Could the records be returned exactly, with the pictures left out?

Exercise materials Block Start

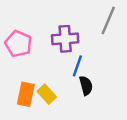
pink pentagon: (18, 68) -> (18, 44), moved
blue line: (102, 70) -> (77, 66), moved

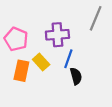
orange rectangle: (26, 94) -> (21, 71), moved
yellow rectangle: (47, 94) -> (41, 62), moved

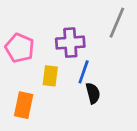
yellow rectangle: (41, 62) -> (50, 76), turned 49
orange rectangle: (21, 71) -> (24, 105), moved

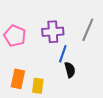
gray line: (117, 23) -> (88, 30), moved
yellow rectangle: (50, 76) -> (38, 86), moved

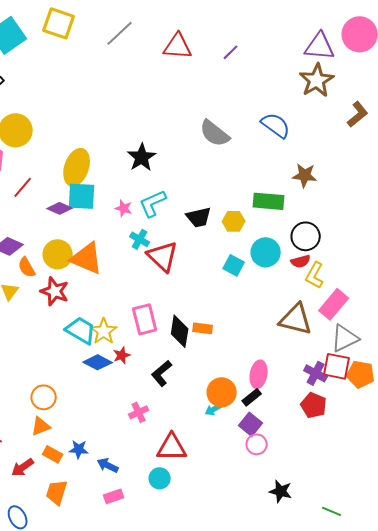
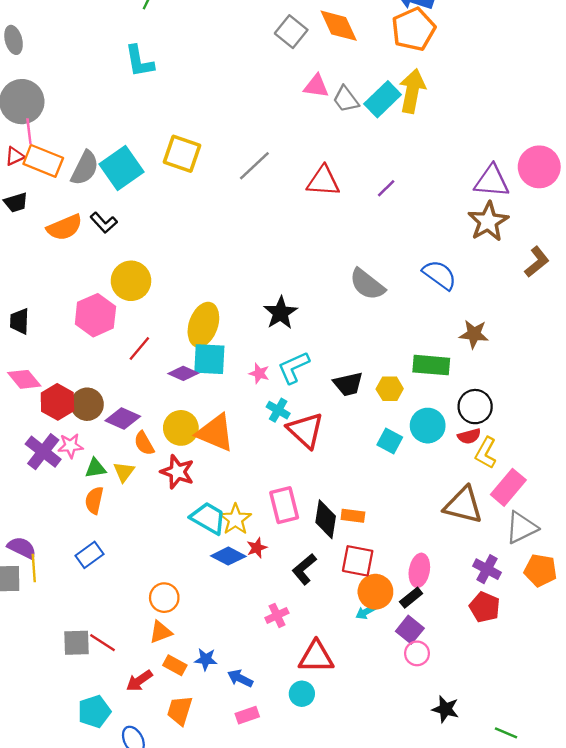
red square: (337, 366) -> (358, 561), moved

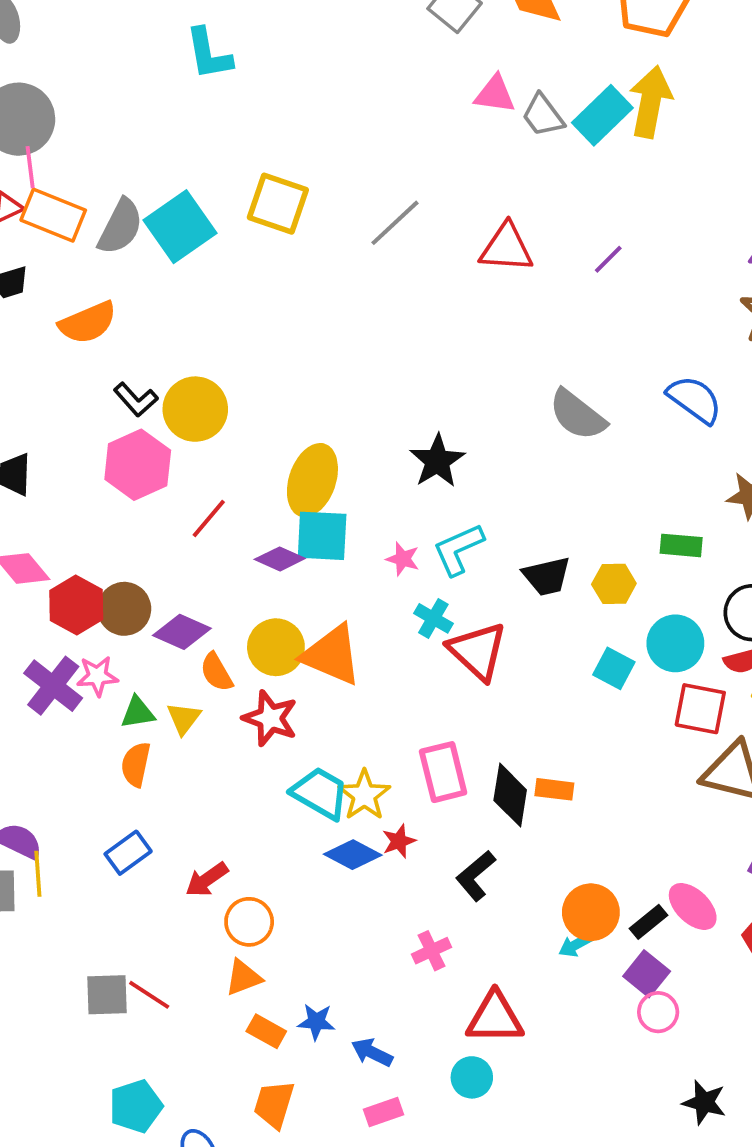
black L-shape: (104, 223) -> (136, 399), moved
green rectangle: (431, 365) -> (681, 545), size x0.7
red square: (358, 561) -> (700, 709), moved
pink ellipse: (419, 570) -> (693, 906), moved, turned -56
red arrow: (139, 681) -> (207, 880), moved

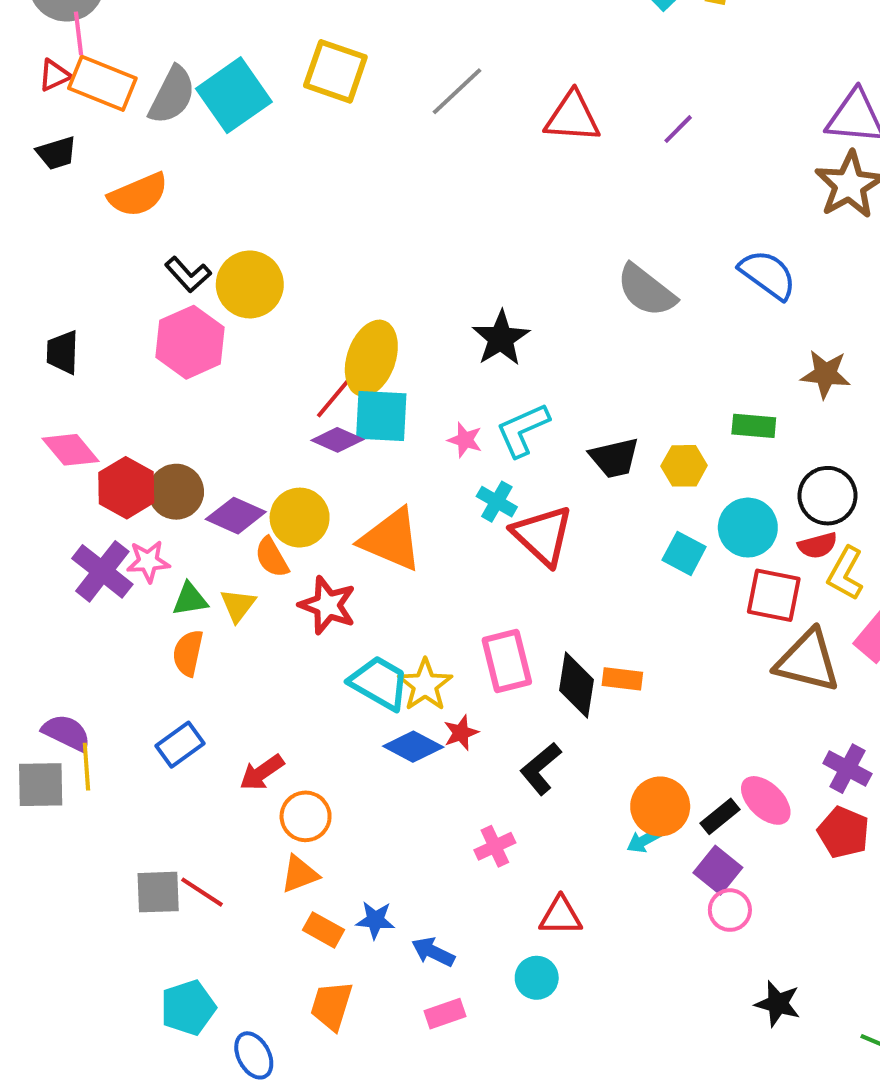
red line: (209, 519) -> (333, 398), moved
yellow circle: (276, 647) -> (300, 518), moved
red triangle: (495, 1018) -> (561, 916), size x0.7

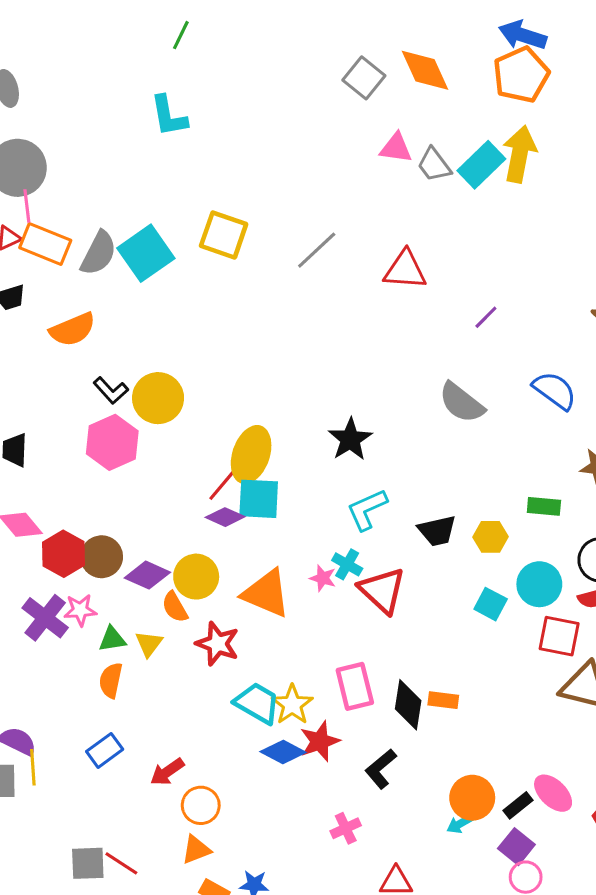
purple line: (678, 129) -> (486, 317), moved
pink star: (465, 440) -> (323, 578), moved
red star: (461, 733) -> (320, 741), size x1.5

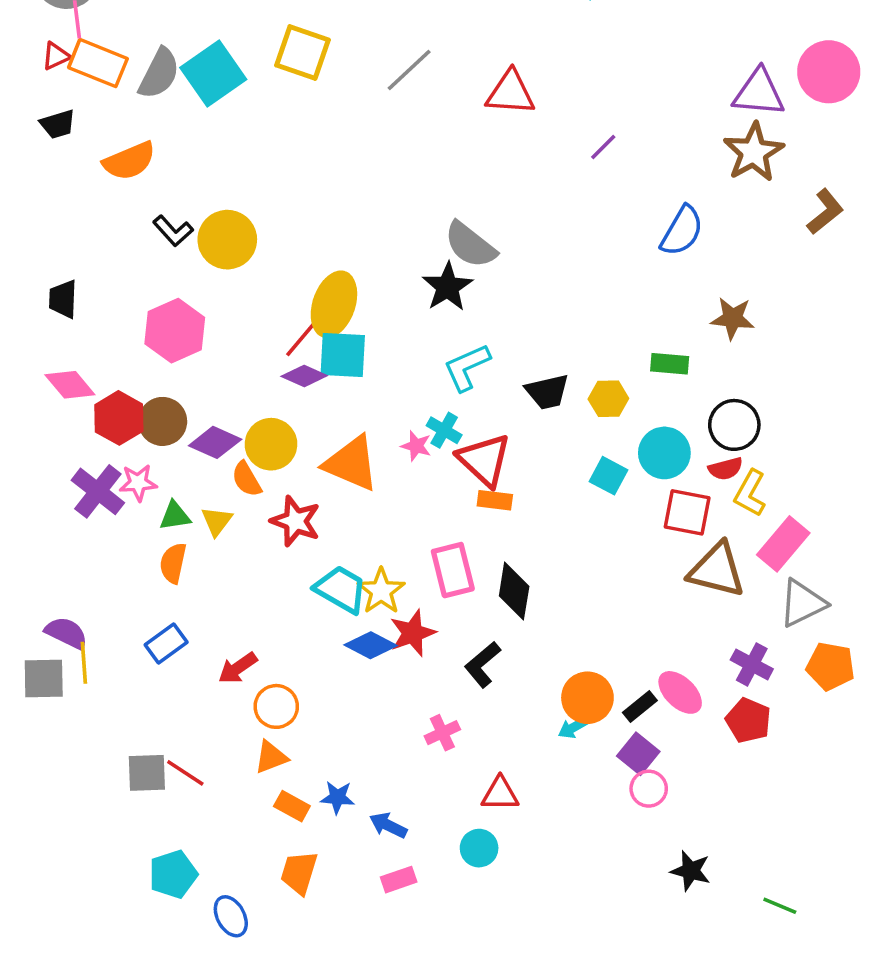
blue semicircle: (555, 390) -> (682, 231), turned 84
gray semicircle: (462, 403) -> (470, 245), moved
pink hexagon: (112, 442) -> (175, 331), moved
orange rectangle: (443, 700) -> (495, 500), moved

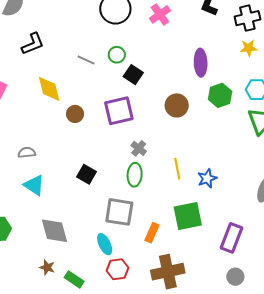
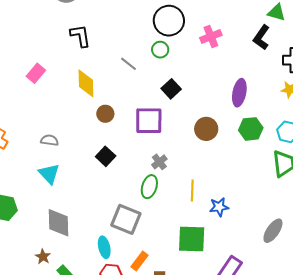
black L-shape: (33, 44) -> (80, 36), turned -90
green circle: (117, 55) -> (160, 50), moved
black square: (86, 174) -> (106, 156), moved
orange rectangle: (152, 233) -> (139, 261), moved

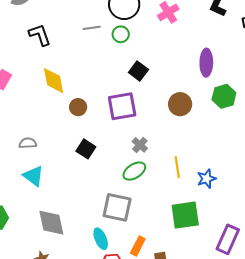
gray line: (129, 64) -> (92, 28), moved, turned -36
green ellipse: (149, 187) -> (134, 171), turned 50

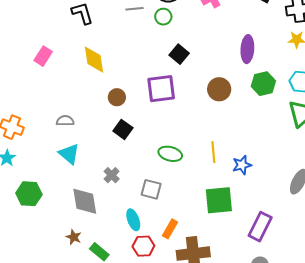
brown circle: (78, 107) -> (117, 97), moved
gray cross: (140, 145) -> (112, 175), moved
green ellipse: (134, 171) -> (170, 154), turned 45
gray square: (117, 207) -> (151, 189), size x0.7

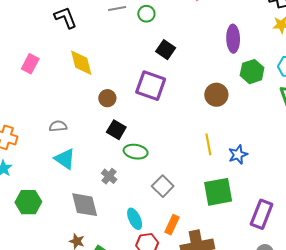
purple square: (161, 89) -> (151, 86), turned 32
brown circle: (219, 89) -> (216, 95), moved
green ellipse: (170, 154) -> (136, 152), moved
gray square: (151, 189) -> (163, 186), moved, turned 35

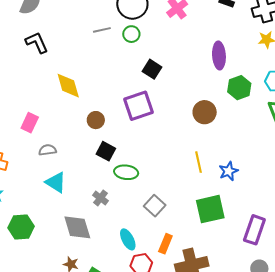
black L-shape: (66, 18) -> (37, 43), moved
pink rectangle: (30, 64) -> (30, 123), moved
purple square: (151, 86) -> (139, 106), turned -36

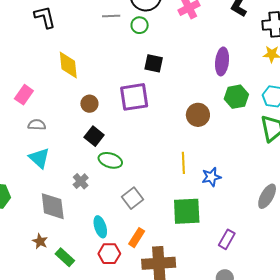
black square: (152, 69) -> (154, 63), turned -30
purple rectangle: (254, 230) -> (227, 239), size x0.7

Exercise materials Block End

# Solution for this problem
pink pentagon: (18, 68) -> (18, 44), moved
blue line: (102, 70) -> (77, 66), moved

orange rectangle: (26, 94) -> (21, 71), moved
yellow rectangle: (47, 94) -> (41, 62), moved

yellow rectangle: (41, 62) -> (50, 76), turned 49
orange rectangle: (21, 71) -> (24, 105), moved

gray line: (117, 23) -> (88, 30), moved
yellow rectangle: (50, 76) -> (38, 86), moved

red square: (337, 366) -> (358, 561), moved

black L-shape: (104, 223) -> (136, 399), moved
green rectangle: (431, 365) -> (681, 545), size x0.7
red square: (358, 561) -> (700, 709), moved
pink ellipse: (419, 570) -> (693, 906), moved, turned -56
red arrow: (139, 681) -> (207, 880), moved

red line: (209, 519) -> (333, 398), moved
yellow circle: (276, 647) -> (300, 518), moved
red triangle: (495, 1018) -> (561, 916), size x0.7

purple line: (678, 129) -> (486, 317), moved
pink star: (465, 440) -> (323, 578), moved
red star: (461, 733) -> (320, 741), size x1.5

blue semicircle: (555, 390) -> (682, 231), turned 84
gray semicircle: (462, 403) -> (470, 245), moved
pink hexagon: (112, 442) -> (175, 331), moved
orange rectangle: (443, 700) -> (495, 500), moved

black L-shape: (33, 44) -> (80, 36), turned -90
green circle: (117, 55) -> (160, 50), moved
black square: (86, 174) -> (106, 156), moved
orange rectangle: (152, 233) -> (139, 261), moved

gray line: (129, 64) -> (92, 28), moved, turned -36
green ellipse: (149, 187) -> (134, 171), turned 50

brown circle: (78, 107) -> (117, 97), moved
gray cross: (140, 145) -> (112, 175), moved
green ellipse: (134, 171) -> (170, 154), turned 45
gray square: (117, 207) -> (151, 189), size x0.7

purple square: (161, 89) -> (151, 86), turned 32
brown circle: (219, 89) -> (216, 95), moved
green ellipse: (170, 154) -> (136, 152), moved
gray square: (151, 189) -> (163, 186), moved, turned 35

black L-shape: (66, 18) -> (37, 43), moved
pink rectangle: (30, 64) -> (30, 123), moved
purple square: (151, 86) -> (139, 106), turned -36

black square: (152, 69) -> (154, 63), turned -30
purple rectangle: (254, 230) -> (227, 239), size x0.7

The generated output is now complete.